### What is required
Lines to return, exactly: from the line with "purple book: 3 -> 1" to the line with "yellow banana: 5 -> 3" in the entries below, both included.

### Coordinate-based object records
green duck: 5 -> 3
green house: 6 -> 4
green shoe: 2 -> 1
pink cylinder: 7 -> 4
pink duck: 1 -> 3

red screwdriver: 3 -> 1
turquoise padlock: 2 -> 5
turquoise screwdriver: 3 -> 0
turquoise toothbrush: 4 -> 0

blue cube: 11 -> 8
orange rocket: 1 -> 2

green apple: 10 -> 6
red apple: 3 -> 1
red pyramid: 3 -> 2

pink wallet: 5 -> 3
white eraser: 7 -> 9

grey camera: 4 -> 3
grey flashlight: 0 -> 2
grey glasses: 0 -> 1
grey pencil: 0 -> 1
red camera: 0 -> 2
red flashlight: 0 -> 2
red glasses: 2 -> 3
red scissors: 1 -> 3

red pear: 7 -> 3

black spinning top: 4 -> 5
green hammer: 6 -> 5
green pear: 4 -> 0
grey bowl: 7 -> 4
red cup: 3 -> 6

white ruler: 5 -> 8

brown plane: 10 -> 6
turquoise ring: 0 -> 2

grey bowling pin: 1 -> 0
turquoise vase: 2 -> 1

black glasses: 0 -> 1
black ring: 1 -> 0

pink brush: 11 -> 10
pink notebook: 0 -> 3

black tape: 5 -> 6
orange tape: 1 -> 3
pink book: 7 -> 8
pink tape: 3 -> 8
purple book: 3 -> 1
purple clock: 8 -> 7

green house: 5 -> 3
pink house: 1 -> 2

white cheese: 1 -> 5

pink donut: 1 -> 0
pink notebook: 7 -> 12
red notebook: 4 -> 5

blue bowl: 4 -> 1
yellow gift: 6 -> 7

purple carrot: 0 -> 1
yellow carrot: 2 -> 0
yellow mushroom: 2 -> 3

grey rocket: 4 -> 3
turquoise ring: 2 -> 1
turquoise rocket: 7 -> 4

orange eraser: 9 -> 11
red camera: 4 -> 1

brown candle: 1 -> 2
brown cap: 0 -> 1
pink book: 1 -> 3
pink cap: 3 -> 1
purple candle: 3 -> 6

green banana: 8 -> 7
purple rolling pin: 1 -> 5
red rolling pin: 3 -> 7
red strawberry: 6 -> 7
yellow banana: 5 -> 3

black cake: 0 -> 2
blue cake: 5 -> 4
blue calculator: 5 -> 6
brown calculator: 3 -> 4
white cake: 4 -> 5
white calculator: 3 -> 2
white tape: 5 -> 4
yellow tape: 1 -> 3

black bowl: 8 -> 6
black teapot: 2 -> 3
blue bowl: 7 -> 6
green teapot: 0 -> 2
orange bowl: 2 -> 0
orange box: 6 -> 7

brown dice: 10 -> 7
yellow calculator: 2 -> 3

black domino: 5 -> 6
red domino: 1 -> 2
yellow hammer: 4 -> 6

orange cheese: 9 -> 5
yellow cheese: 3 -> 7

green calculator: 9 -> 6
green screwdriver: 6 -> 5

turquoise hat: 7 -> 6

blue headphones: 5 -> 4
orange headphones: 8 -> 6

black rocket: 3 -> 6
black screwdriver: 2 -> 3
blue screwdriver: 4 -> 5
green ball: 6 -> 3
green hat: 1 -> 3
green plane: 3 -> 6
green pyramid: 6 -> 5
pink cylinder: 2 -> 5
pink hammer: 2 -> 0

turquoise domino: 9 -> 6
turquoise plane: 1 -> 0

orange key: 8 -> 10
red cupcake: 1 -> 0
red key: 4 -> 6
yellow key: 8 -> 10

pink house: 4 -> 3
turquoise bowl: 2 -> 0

### Written solution
purple book: 3 -> 1
purple clock: 8 -> 7

green house: 5 -> 3
pink house: 1 -> 2

white cheese: 1 -> 5

pink donut: 1 -> 0
pink notebook: 7 -> 12
red notebook: 4 -> 5

blue bowl: 4 -> 1
yellow gift: 6 -> 7

purple carrot: 0 -> 1
yellow carrot: 2 -> 0
yellow mushroom: 2 -> 3

grey rocket: 4 -> 3
turquoise ring: 2 -> 1
turquoise rocket: 7 -> 4

orange eraser: 9 -> 11
red camera: 4 -> 1

brown candle: 1 -> 2
brown cap: 0 -> 1
pink book: 1 -> 3
pink cap: 3 -> 1
purple candle: 3 -> 6

green banana: 8 -> 7
purple rolling pin: 1 -> 5
red rolling pin: 3 -> 7
red strawberry: 6 -> 7
yellow banana: 5 -> 3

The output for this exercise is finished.